**** Exercise materials ****

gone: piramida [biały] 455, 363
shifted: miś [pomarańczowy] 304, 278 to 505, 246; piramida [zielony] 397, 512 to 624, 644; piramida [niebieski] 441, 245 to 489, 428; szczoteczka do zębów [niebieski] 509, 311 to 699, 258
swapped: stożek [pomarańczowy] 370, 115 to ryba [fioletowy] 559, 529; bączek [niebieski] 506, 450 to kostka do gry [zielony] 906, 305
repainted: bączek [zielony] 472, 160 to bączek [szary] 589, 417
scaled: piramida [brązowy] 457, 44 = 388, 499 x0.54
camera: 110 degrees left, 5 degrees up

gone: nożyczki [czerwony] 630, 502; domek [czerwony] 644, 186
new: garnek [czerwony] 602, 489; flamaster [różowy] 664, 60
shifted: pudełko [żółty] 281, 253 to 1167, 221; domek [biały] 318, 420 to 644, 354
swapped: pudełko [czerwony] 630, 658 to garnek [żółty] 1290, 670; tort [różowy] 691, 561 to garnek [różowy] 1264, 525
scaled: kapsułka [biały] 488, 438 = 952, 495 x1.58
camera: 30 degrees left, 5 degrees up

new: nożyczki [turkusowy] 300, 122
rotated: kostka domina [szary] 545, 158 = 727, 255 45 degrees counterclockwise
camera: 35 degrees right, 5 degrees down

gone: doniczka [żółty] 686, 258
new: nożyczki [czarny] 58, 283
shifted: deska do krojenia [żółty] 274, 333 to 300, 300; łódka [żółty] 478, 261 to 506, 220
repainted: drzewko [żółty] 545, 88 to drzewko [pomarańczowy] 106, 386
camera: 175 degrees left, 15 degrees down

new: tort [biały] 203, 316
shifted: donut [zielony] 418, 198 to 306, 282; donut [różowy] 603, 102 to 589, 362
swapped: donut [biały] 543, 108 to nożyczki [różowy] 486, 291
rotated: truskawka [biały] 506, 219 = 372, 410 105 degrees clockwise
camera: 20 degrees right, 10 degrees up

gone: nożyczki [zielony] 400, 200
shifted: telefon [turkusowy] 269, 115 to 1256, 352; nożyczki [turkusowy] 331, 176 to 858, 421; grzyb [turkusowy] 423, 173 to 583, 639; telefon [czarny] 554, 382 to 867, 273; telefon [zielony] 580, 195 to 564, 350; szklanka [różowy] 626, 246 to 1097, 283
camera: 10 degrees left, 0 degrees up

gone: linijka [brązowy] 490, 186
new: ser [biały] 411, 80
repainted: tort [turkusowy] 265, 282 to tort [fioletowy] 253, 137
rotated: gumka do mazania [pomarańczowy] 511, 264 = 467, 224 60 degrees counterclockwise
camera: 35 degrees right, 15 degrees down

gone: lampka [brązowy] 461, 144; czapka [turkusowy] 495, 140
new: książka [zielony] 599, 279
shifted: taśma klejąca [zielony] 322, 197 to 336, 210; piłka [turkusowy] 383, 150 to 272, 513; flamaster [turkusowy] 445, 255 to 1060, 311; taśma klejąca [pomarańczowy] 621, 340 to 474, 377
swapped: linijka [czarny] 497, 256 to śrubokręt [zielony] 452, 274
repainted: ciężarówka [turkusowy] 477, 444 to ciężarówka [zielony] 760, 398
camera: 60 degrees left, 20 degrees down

****

§ Exercise prompt:
Filter the data above down to lines with the word "niebieski", and copy them.

§ Response area:
shifted: miś [pomarańczowy] 304, 278 to 505, 246; piramida [zielony] 397, 512 to 624, 644; piramida [niebieski] 441, 245 to 489, 428; szczoteczka do zębów [niebieski] 509, 311 to 699, 258
swapped: stożek [pomarańczowy] 370, 115 to ryba [fioletowy] 559, 529; bączek [niebieski] 506, 450 to kostka do gry [zielony] 906, 305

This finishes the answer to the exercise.